┌──

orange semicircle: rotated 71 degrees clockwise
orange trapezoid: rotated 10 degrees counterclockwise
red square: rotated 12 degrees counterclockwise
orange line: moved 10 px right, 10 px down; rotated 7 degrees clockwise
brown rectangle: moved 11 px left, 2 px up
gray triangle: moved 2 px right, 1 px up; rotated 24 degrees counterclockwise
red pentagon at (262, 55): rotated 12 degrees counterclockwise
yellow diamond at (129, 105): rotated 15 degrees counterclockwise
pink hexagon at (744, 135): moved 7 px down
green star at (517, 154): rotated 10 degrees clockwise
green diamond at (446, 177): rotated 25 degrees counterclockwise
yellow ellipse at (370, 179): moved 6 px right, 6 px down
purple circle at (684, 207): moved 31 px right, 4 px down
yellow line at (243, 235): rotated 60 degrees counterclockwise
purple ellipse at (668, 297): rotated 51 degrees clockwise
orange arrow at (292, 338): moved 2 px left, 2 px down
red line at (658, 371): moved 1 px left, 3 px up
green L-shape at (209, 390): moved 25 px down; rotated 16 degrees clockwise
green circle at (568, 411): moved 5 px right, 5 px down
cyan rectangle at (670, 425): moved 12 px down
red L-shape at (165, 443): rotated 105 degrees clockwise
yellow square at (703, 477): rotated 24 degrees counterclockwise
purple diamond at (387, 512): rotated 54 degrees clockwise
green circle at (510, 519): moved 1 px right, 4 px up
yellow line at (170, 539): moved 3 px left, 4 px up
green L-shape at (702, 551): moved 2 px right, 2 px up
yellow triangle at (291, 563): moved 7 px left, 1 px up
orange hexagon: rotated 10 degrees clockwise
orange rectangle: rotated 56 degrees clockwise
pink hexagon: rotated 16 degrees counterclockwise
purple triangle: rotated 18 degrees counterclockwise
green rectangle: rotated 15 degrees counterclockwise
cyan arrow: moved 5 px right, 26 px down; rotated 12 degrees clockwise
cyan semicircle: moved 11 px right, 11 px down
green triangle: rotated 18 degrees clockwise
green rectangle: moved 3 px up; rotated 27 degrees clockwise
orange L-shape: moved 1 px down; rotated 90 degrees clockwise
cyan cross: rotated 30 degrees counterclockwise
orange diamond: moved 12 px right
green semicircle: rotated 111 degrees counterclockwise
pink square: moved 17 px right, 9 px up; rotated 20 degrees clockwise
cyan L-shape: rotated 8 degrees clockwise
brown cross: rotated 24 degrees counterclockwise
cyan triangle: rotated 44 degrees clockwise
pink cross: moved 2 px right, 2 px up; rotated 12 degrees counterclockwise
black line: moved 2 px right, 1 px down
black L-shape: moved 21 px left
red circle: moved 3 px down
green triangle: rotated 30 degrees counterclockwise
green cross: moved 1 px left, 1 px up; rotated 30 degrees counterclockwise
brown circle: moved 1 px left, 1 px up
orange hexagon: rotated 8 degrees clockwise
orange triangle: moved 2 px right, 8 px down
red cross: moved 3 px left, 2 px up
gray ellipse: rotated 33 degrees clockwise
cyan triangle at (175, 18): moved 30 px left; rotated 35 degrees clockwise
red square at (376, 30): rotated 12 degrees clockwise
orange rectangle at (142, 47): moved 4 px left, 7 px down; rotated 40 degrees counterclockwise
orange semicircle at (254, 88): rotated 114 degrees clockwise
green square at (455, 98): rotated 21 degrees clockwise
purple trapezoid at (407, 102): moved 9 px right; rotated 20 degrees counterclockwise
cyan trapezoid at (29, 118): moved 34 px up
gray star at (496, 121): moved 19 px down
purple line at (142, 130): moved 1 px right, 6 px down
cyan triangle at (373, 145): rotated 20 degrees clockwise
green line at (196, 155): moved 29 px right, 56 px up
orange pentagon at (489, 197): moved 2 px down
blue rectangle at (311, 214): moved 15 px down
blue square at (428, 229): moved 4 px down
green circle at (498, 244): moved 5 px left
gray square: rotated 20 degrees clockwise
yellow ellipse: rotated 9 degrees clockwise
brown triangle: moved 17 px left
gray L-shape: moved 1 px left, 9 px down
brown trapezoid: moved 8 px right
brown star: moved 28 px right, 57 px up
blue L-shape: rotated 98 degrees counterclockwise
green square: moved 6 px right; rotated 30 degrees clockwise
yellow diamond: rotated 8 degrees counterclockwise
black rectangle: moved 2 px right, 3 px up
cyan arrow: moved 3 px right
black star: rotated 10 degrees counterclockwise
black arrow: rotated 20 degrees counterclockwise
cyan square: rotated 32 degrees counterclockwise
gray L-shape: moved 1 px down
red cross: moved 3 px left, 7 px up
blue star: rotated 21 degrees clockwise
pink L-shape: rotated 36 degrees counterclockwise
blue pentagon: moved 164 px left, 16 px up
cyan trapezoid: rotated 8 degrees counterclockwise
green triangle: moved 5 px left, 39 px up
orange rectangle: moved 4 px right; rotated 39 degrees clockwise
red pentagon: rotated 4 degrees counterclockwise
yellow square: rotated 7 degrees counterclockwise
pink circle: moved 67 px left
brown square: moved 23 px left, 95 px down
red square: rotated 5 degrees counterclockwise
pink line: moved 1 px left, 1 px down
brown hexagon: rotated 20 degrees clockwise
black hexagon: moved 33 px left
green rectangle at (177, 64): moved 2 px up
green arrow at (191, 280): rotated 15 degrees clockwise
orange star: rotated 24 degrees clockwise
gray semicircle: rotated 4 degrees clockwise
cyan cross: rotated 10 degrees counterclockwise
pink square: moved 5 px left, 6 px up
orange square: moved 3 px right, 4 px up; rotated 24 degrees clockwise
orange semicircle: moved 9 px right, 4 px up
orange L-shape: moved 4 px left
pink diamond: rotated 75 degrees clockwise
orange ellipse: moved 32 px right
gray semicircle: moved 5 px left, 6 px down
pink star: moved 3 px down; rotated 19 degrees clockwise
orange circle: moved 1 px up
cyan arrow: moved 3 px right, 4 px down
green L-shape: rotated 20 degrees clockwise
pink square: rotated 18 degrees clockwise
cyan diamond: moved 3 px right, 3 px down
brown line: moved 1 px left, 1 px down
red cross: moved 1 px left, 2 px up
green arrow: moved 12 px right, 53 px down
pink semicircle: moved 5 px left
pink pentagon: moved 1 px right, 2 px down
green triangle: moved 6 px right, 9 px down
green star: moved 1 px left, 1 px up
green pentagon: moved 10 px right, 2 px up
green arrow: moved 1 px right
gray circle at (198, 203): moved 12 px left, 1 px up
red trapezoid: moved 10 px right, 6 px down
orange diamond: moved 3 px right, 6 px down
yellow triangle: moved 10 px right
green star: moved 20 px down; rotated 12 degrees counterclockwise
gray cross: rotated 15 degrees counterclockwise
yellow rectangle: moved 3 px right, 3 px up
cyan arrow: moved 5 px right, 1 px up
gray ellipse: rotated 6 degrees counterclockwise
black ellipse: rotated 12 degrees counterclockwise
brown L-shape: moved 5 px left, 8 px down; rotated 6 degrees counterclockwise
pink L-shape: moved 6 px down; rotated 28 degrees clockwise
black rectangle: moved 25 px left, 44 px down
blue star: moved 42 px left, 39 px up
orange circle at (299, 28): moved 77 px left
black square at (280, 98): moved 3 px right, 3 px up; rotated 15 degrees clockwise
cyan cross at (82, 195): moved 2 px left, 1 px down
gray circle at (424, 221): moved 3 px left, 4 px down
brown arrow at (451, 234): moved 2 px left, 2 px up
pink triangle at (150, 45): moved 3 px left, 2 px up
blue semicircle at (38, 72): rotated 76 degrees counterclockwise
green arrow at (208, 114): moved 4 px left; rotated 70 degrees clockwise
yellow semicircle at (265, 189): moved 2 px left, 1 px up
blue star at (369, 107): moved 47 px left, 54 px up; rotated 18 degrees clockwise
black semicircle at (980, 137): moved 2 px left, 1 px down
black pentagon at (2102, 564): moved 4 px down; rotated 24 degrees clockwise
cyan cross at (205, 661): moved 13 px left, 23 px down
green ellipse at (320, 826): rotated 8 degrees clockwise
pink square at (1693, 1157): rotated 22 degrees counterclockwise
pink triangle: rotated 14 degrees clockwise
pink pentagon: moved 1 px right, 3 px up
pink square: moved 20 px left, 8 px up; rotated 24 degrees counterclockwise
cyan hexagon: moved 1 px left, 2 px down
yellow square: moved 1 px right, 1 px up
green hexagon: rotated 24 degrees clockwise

└──

__Your instructions__
Copy the records from the first line through the line containing "red pentagon at", switching "trapezoid" to "parallelogram" and changing nothing else.

__Result of this exercise__
orange semicircle: rotated 71 degrees clockwise
orange parallelogram: rotated 10 degrees counterclockwise
red square: rotated 12 degrees counterclockwise
orange line: moved 10 px right, 10 px down; rotated 7 degrees clockwise
brown rectangle: moved 11 px left, 2 px up
gray triangle: moved 2 px right, 1 px up; rotated 24 degrees counterclockwise
red pentagon at (262, 55): rotated 12 degrees counterclockwise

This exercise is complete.